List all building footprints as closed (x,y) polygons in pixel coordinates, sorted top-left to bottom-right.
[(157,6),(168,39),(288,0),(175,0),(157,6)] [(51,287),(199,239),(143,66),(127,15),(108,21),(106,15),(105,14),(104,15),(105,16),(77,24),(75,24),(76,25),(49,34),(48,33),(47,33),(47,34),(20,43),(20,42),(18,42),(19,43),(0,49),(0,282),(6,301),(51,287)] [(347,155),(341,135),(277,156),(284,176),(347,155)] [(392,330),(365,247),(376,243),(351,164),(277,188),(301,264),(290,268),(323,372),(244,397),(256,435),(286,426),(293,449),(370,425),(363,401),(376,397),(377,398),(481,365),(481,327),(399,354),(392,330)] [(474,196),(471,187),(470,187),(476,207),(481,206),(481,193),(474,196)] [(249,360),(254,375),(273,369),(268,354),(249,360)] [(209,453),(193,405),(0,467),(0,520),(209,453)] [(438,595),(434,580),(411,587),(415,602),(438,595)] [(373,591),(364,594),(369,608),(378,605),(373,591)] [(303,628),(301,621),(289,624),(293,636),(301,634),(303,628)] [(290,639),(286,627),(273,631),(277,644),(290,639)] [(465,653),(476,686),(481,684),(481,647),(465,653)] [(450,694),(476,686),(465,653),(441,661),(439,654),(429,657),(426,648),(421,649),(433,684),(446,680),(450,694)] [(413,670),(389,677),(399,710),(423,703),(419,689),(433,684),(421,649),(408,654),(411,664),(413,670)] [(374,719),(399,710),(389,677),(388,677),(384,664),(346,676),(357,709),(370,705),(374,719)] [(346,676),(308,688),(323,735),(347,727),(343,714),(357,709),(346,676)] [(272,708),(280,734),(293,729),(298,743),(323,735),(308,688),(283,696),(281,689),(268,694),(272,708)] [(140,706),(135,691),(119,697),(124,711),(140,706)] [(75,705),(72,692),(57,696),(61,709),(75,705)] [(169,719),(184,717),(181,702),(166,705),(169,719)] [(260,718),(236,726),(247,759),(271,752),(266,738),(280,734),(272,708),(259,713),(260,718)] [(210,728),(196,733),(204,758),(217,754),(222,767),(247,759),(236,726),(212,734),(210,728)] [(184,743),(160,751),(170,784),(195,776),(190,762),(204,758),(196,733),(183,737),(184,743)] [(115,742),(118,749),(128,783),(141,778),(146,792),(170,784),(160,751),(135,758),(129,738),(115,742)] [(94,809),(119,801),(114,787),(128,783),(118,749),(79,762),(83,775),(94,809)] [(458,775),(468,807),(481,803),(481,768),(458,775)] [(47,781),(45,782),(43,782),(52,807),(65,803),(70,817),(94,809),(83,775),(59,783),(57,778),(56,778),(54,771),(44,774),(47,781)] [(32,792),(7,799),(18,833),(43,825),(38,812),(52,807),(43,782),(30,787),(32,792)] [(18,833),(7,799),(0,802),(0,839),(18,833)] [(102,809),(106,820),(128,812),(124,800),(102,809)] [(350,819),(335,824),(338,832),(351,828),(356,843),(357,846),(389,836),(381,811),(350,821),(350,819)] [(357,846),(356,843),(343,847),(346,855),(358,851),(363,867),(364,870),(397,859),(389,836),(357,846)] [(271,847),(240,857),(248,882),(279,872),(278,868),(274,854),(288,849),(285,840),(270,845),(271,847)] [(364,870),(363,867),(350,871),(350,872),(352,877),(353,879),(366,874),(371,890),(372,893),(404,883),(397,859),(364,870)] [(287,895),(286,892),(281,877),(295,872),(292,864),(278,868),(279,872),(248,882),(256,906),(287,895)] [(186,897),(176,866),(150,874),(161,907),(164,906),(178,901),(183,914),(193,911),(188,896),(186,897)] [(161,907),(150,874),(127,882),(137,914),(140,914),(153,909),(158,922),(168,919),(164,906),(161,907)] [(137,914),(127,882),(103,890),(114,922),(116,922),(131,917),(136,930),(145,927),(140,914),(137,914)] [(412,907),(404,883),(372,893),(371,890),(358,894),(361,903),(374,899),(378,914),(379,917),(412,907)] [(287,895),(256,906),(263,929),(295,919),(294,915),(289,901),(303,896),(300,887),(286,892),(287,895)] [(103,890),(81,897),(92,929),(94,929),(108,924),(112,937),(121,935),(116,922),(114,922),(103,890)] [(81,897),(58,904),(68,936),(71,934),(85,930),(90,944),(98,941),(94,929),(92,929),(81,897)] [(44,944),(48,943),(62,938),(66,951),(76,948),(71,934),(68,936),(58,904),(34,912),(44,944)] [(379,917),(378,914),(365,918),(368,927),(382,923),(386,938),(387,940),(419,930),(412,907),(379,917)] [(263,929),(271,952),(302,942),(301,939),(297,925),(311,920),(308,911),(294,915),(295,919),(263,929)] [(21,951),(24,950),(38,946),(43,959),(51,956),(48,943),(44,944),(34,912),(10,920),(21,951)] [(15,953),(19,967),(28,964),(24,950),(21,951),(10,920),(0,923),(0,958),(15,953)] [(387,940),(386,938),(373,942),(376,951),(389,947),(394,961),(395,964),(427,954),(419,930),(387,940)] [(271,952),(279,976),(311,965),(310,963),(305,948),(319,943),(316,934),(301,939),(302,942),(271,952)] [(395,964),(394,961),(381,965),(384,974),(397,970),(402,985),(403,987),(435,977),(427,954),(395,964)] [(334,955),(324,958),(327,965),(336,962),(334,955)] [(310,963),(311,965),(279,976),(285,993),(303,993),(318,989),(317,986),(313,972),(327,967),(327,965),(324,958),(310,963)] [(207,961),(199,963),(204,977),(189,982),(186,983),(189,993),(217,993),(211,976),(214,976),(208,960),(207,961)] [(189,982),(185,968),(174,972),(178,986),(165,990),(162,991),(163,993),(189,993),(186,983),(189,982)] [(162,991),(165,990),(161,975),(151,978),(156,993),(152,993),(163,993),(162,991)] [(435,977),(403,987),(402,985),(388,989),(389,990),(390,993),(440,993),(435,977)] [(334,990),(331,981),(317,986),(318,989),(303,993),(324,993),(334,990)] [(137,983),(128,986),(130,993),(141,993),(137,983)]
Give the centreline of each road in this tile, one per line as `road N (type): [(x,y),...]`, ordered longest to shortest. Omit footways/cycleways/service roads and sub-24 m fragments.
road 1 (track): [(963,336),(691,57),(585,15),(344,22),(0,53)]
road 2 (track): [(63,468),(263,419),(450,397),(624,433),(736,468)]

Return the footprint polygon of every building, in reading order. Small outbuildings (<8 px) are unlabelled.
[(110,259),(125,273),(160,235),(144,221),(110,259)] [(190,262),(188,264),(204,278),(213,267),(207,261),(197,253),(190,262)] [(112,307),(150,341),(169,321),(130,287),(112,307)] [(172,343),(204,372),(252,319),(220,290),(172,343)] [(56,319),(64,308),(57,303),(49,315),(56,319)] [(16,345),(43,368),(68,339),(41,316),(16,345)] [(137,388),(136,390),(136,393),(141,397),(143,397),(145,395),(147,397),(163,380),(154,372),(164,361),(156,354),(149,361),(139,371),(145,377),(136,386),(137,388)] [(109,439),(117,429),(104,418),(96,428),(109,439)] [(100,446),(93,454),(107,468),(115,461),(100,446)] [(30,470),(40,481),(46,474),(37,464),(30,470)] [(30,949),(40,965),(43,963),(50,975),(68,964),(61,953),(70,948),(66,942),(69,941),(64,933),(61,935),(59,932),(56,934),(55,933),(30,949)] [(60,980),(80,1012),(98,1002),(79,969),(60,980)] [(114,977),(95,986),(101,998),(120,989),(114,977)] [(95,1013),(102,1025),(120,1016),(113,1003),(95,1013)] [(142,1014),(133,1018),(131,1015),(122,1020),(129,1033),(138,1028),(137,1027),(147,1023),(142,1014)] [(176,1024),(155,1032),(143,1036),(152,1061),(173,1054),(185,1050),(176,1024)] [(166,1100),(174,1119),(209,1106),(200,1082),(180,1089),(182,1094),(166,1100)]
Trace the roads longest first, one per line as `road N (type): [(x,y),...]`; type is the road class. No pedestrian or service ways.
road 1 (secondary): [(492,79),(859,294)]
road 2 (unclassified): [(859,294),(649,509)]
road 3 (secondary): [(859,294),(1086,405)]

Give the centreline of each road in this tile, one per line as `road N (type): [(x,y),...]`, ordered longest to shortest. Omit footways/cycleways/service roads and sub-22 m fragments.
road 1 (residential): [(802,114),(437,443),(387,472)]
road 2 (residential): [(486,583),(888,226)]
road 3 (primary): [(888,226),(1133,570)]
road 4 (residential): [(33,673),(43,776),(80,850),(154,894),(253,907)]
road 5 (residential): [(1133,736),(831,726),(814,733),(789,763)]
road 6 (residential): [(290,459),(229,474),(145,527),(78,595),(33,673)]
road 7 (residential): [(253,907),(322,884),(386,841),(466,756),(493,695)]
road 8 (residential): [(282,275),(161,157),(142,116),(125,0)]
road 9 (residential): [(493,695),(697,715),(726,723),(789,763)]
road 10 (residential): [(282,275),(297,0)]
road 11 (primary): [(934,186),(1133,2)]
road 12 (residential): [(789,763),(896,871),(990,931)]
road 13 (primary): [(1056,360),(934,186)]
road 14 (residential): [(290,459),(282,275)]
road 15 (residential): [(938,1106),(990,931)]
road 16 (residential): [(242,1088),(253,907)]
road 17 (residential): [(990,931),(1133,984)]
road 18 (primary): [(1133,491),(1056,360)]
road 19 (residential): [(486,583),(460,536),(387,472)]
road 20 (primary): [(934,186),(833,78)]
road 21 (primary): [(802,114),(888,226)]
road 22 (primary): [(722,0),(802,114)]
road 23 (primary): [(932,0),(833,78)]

# The task
Go through the data above and return each line containing the string "track".

# Completed task
road 1 (track): [(963,336),(691,57),(585,15),(344,22),(0,53)]
road 2 (track): [(63,468),(263,419),(450,397),(624,433),(736,468)]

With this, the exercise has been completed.